ABOUT THIS TASK: Could you restate word for word each line from the top of the listing below through the line containing "The camera went 60"? Keep the pictures out.

COLLECTED MATERIAL:

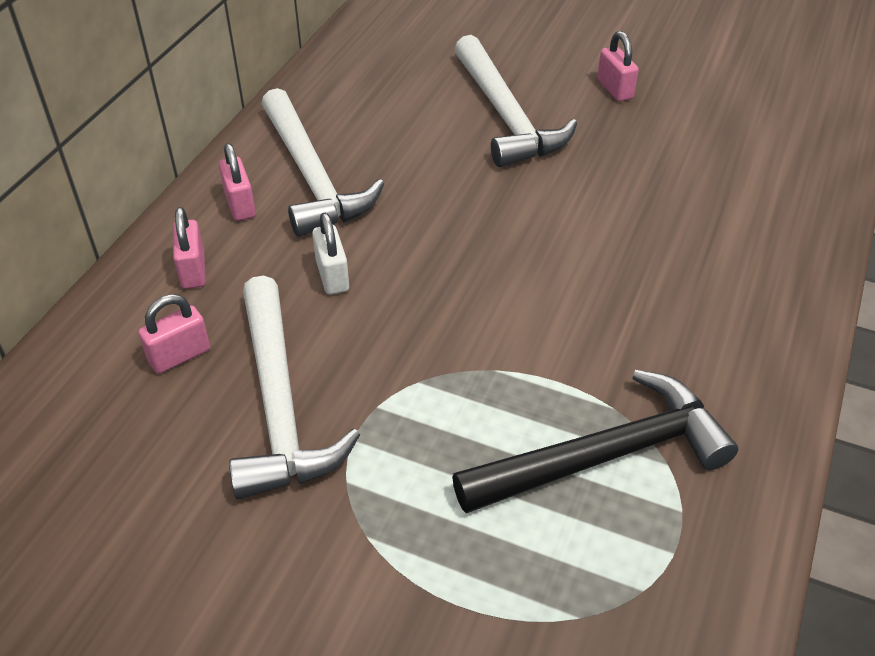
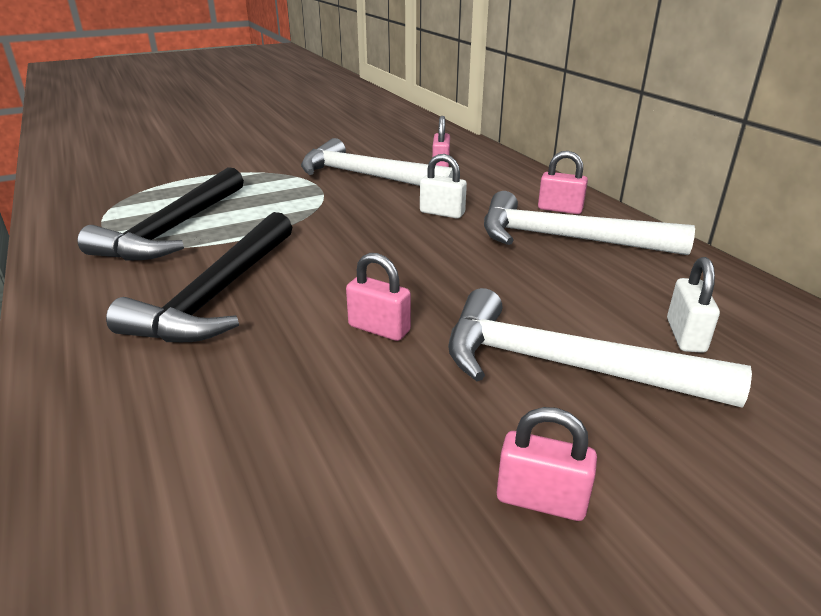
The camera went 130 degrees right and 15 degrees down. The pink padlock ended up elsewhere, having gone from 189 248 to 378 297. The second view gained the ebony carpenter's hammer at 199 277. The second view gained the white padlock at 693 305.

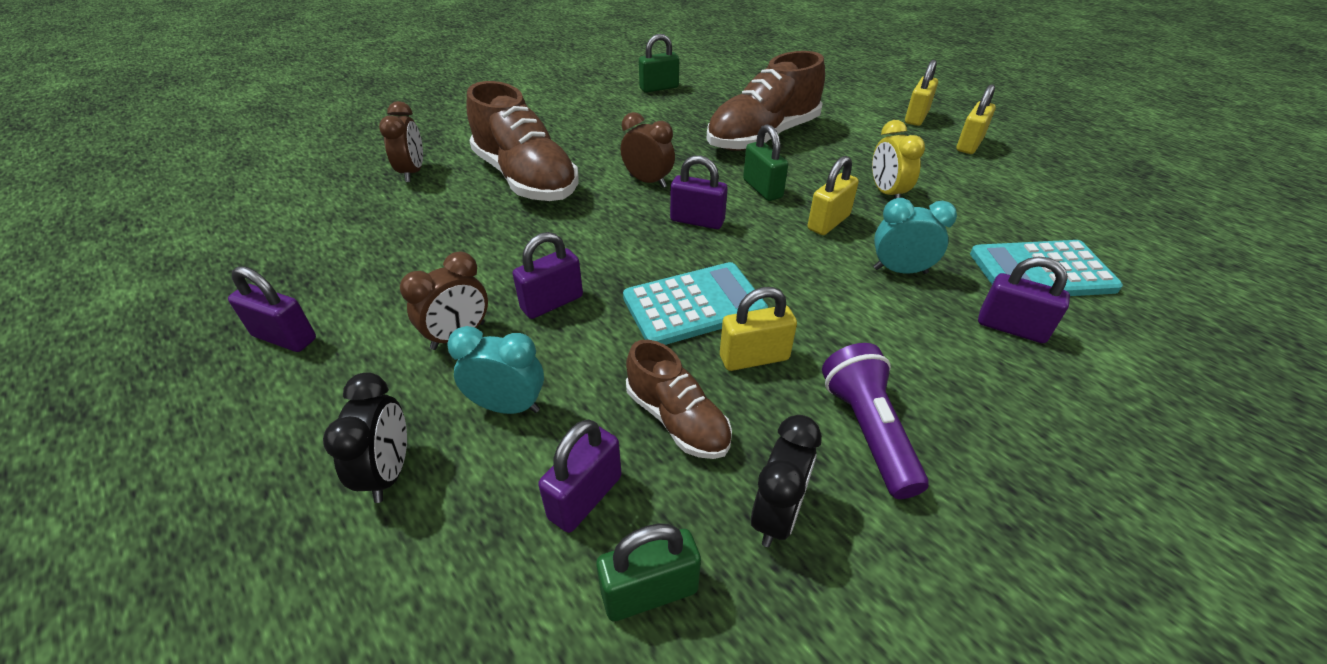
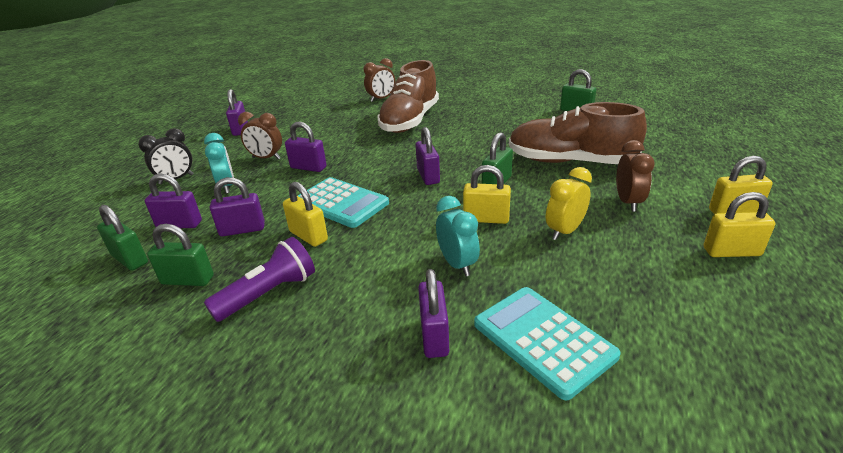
The camera went 60 degrees right and 10 degrees down. The russet alarm clock ended up elsewhere, having gone from 648 150 to 635 176. Where the russet lace-up shoe stood at 679 399, the purple padlock came to stand at 237 206. Where the ebony alarm clock stood at 786 481, the leaf-green padlock came to stand at 180 255.

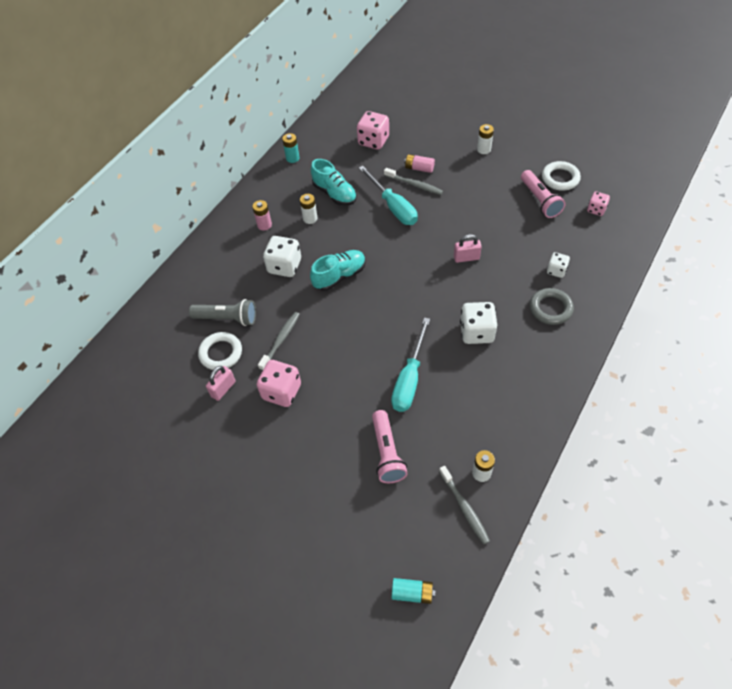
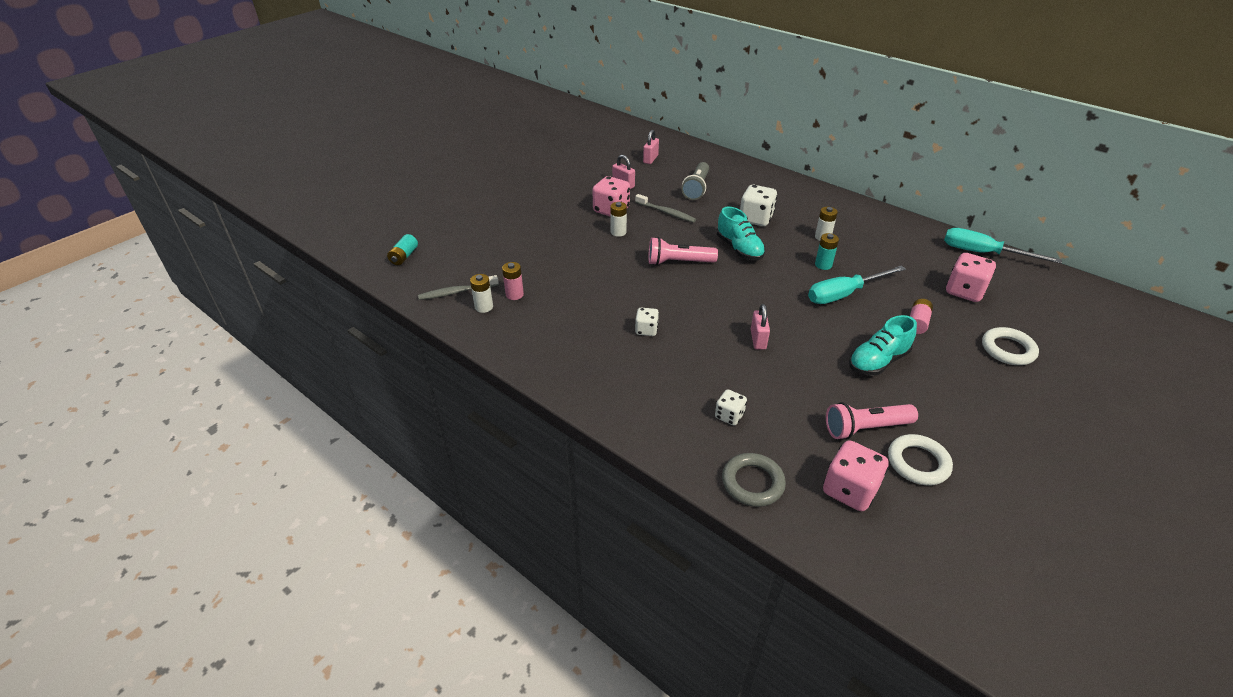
The camera went 95 degrees right and 15 degrees down. The white ring ended up elsewhere, having gone from 220 351 to 1010 346. The pink AA battery ended up elsewhere, having gone from 262 215 to 513 281. The teal AA battery ended up elsewhere, having gone from 291 148 to 827 251. The teal lace-up shoe ended up elsewhere, having gone from 334 182 to 883 345. The pink pocket torch ended up elsewhere, having gone from 390 446 to 683 251. The second view lost the grey toothbrush at 413 181. The teal flat screwdriver ended up elsewhere, having gone from 410 364 to 1003 246. The size of the white game die at 478 323 changed by a factor of 0.58. The white AA battery ended up elsewhere, having gone from 485 139 to 618 219. The grey ring ended up elsewhere, having gone from 552 306 to 754 480. The size of the pink game die at 598 204 changed by a factor of 1.71. The second view gained the pink padlock at 651 147.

SOLUTION FOR THIS TASK:
The camera went 130 degrees right and 15 degrees down. The pink padlock ended up elsewhere, having gone from 189 248 to 378 297. The second view gained the ebony carpenter's hammer at 199 277. The second view gained the white padlock at 693 305.

The camera went 60 degrees right and 10 degrees down. The russet alarm clock ended up elsewhere, having gone from 648 150 to 635 176. Where the russet lace-up shoe stood at 679 399, the purple padlock came to stand at 237 206. Where the ebony alarm clock stood at 786 481, the leaf-green padlock came to stand at 180 255.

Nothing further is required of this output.